[[ Excerpted data, beginning ]]
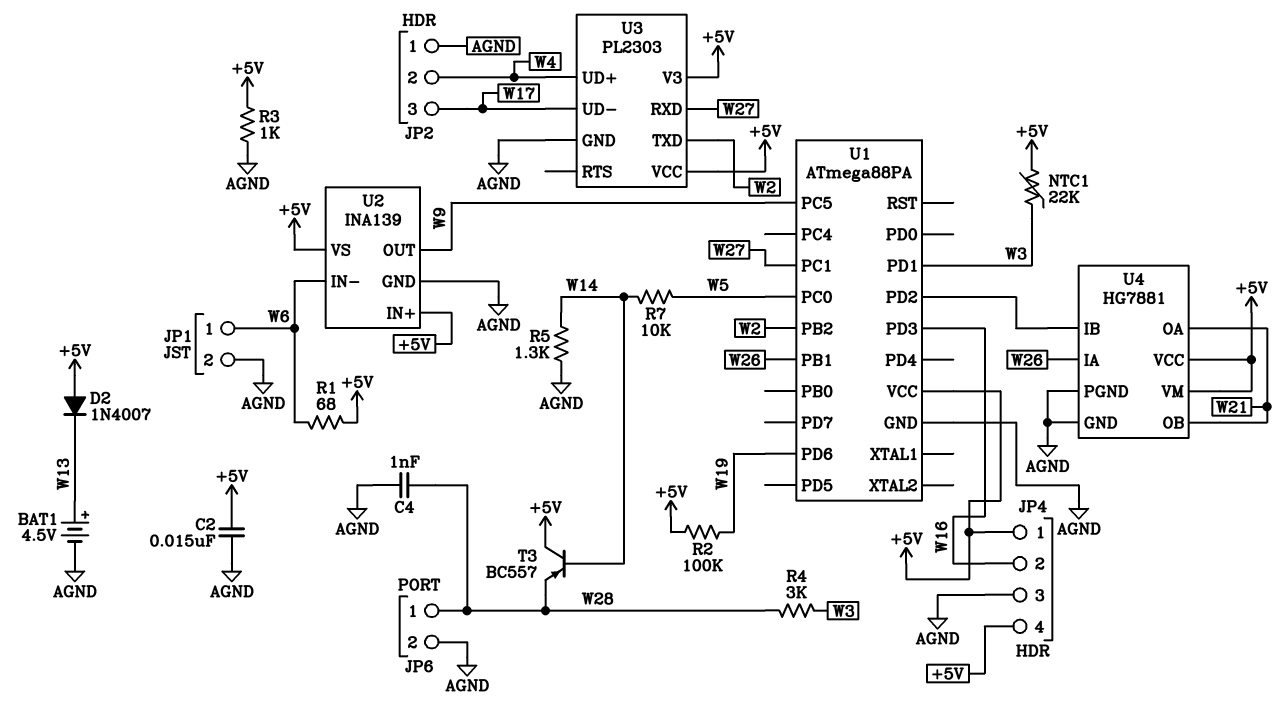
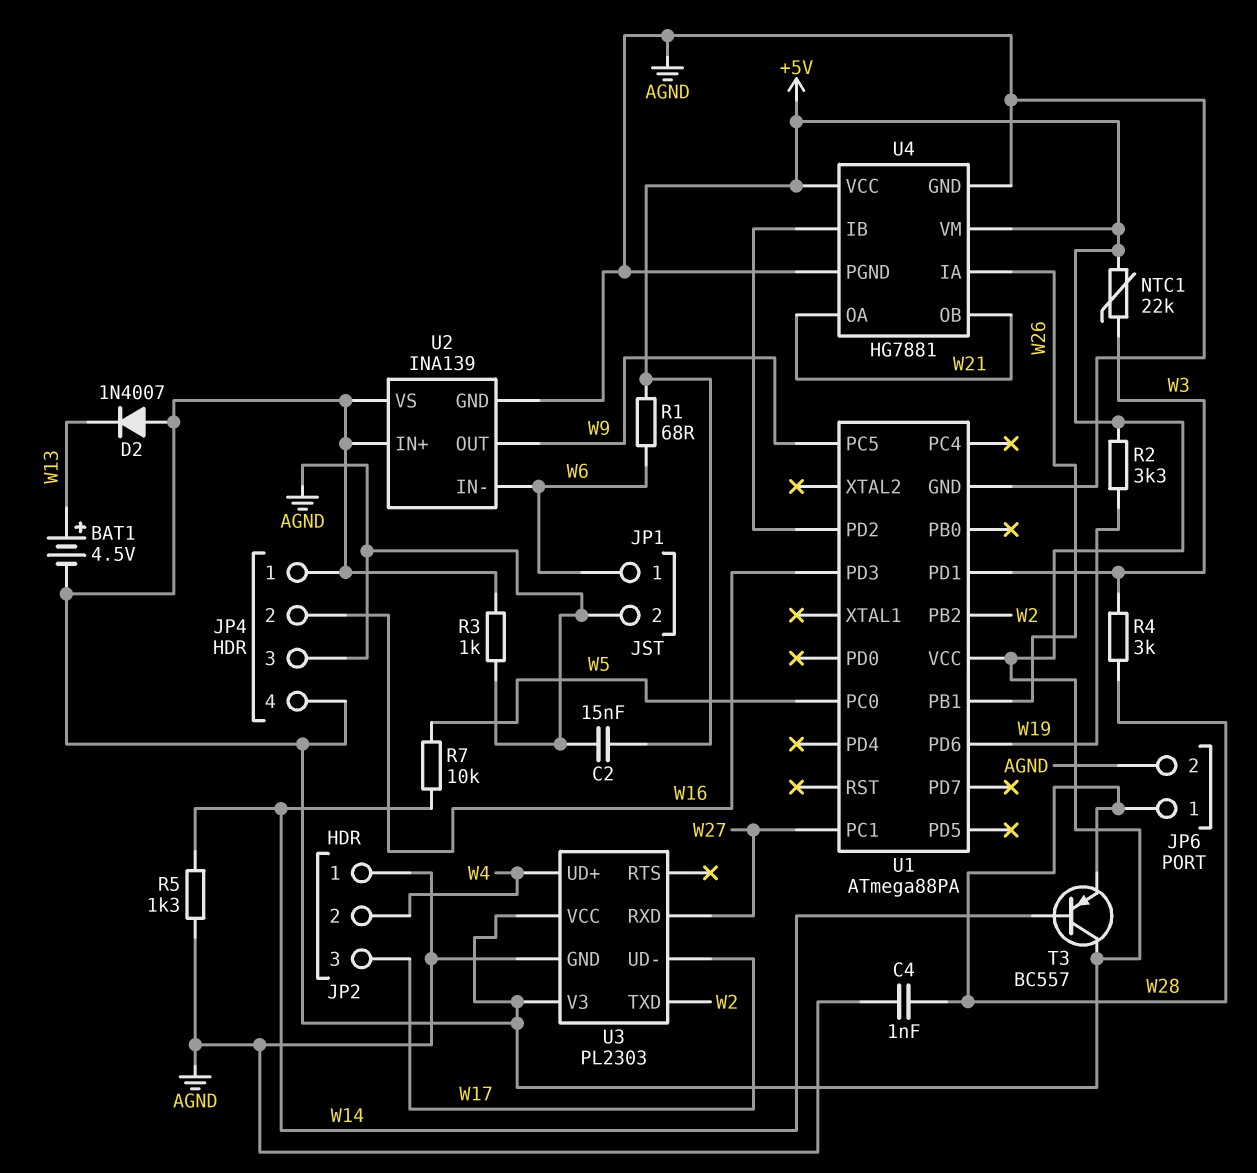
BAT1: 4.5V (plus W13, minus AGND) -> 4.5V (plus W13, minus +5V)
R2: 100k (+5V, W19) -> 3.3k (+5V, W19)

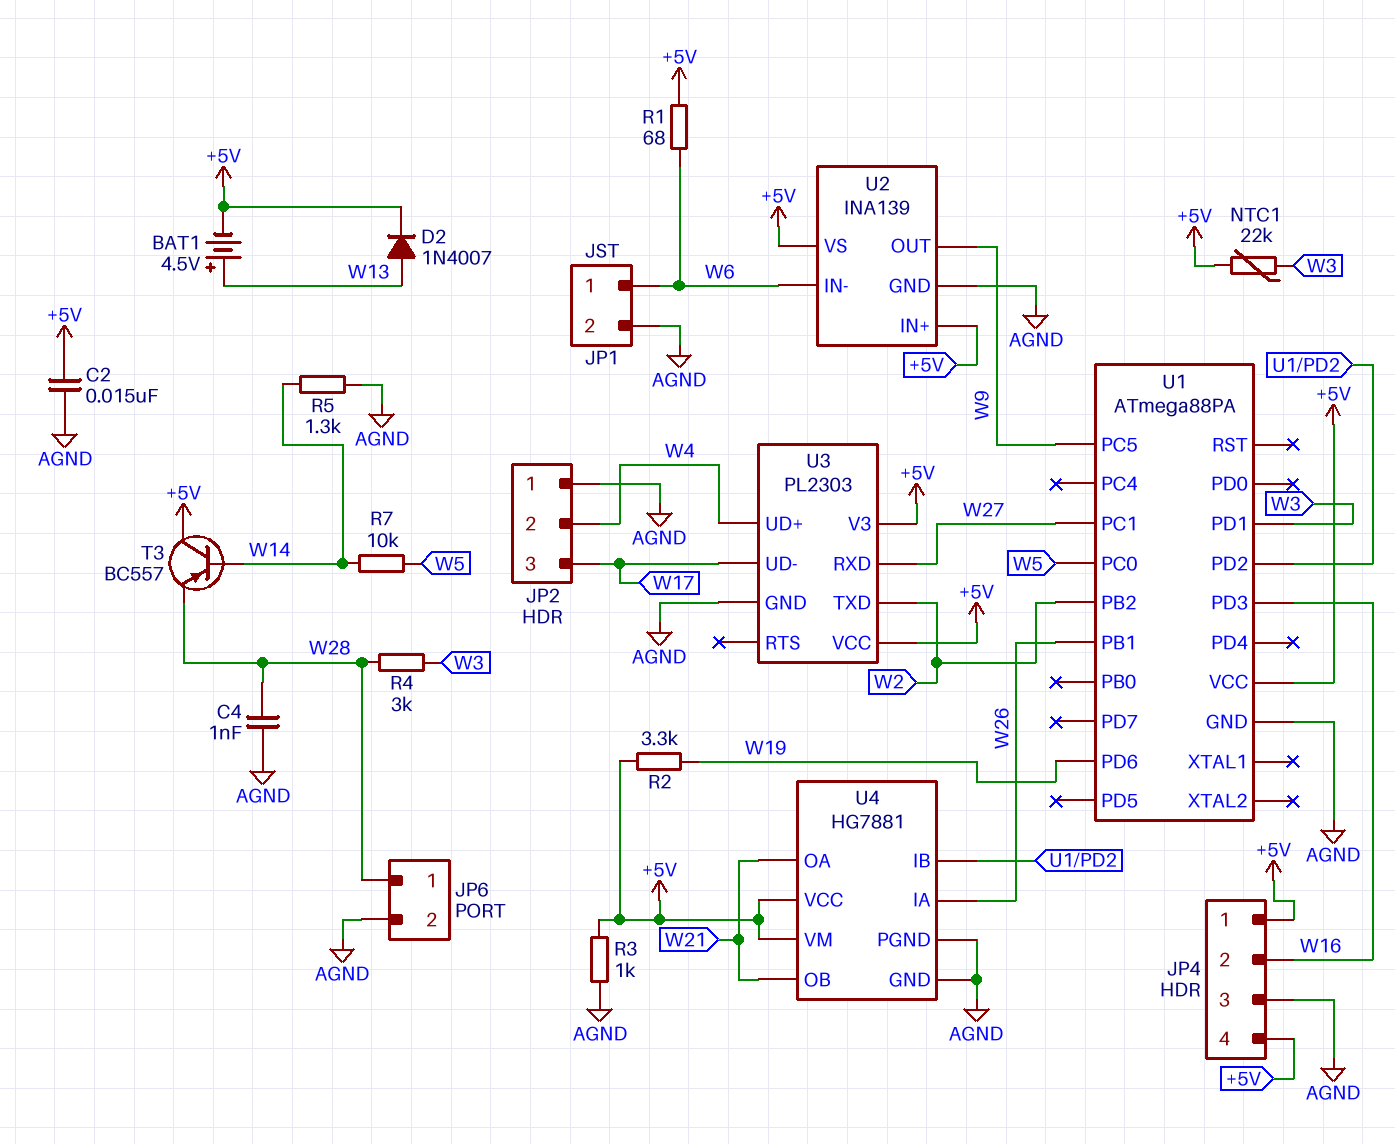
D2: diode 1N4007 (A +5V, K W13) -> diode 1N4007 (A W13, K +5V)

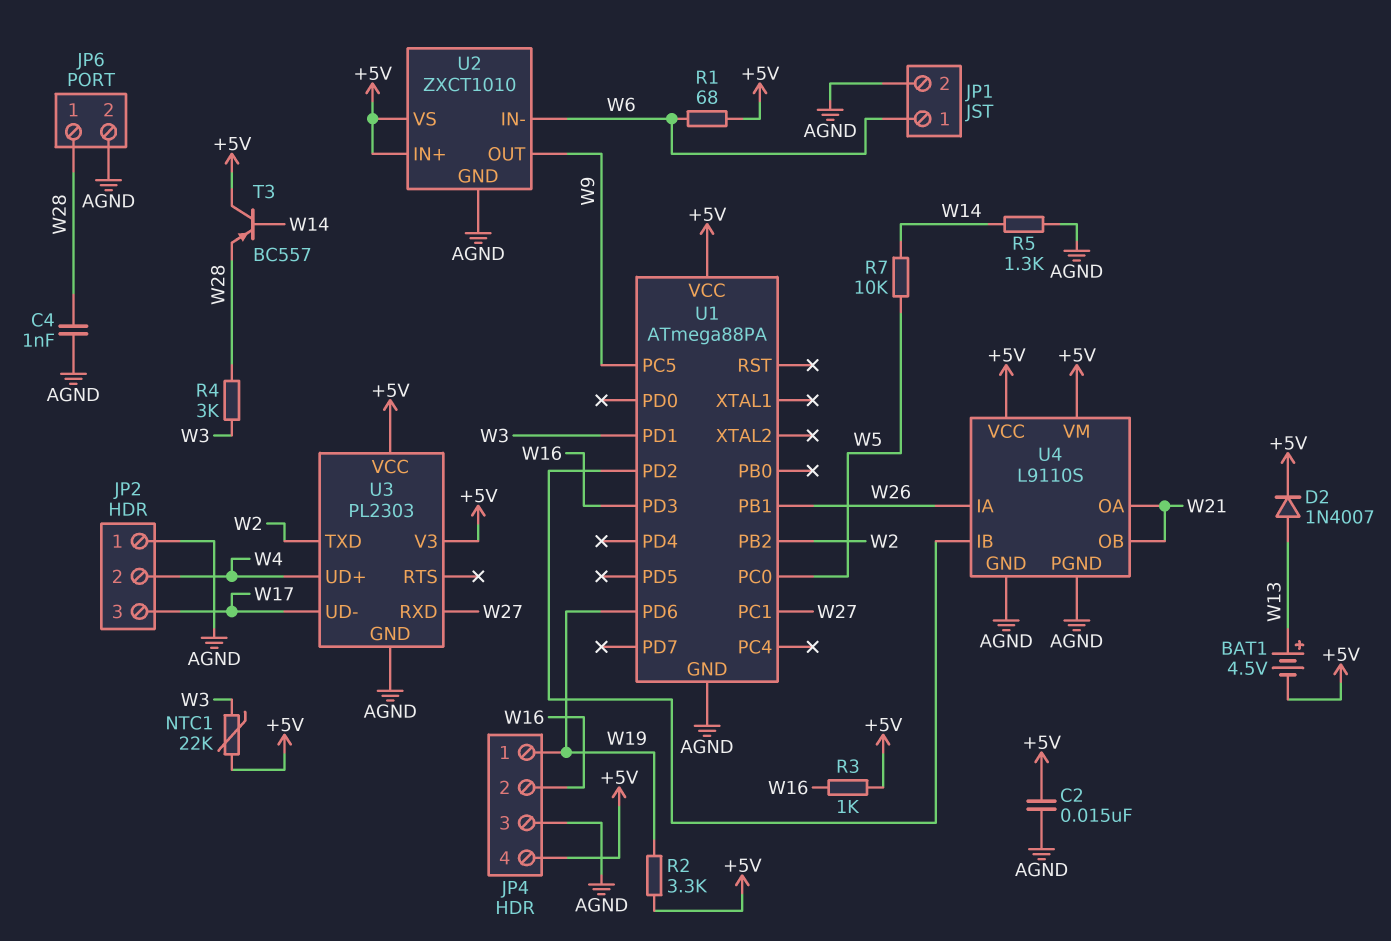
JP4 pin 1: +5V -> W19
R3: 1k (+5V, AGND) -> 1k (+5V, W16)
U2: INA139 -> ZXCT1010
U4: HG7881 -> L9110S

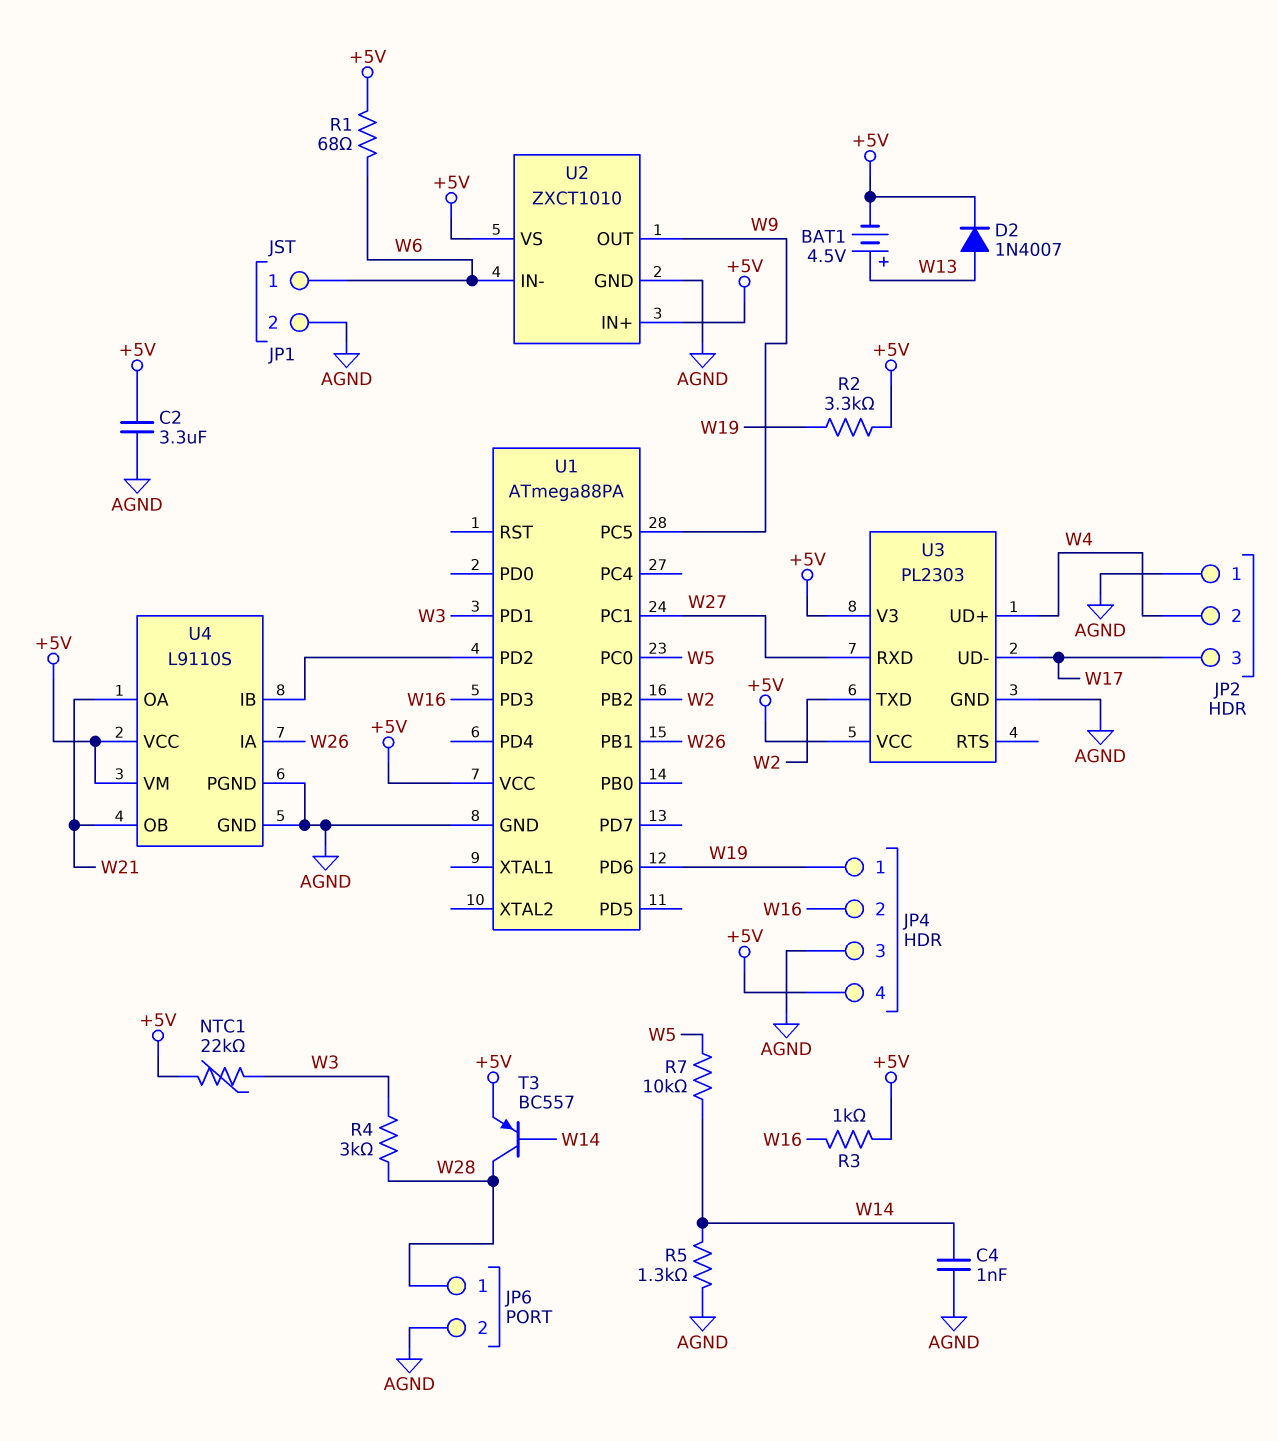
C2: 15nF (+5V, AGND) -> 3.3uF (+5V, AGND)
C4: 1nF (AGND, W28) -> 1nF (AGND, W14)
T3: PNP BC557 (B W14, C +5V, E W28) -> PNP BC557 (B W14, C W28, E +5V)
[[ Excerpted data, end ]]
To do: Keep the pictures out and transcribe the listing exactly.

Problem solution:
BAT1: 4.5V (plus W13, minus AGND) -> 4.5V (plus W13, minus +5V)
R2: 100k (+5V, W19) -> 3.3k (+5V, W19)

D2: diode 1N4007 (A +5V, K W13) -> diode 1N4007 (A W13, K +5V)

JP4 pin 1: +5V -> W19
R3: 1k (+5V, AGND) -> 1k (+5V, W16)
U2: INA139 -> ZXCT1010
U4: HG7881 -> L9110S

C2: 15nF (+5V, AGND) -> 3.3uF (+5V, AGND)
C4: 1nF (AGND, W28) -> 1nF (AGND, W14)
T3: PNP BC557 (B W14, C +5V, E W28) -> PNP BC557 (B W14, C W28, E +5V)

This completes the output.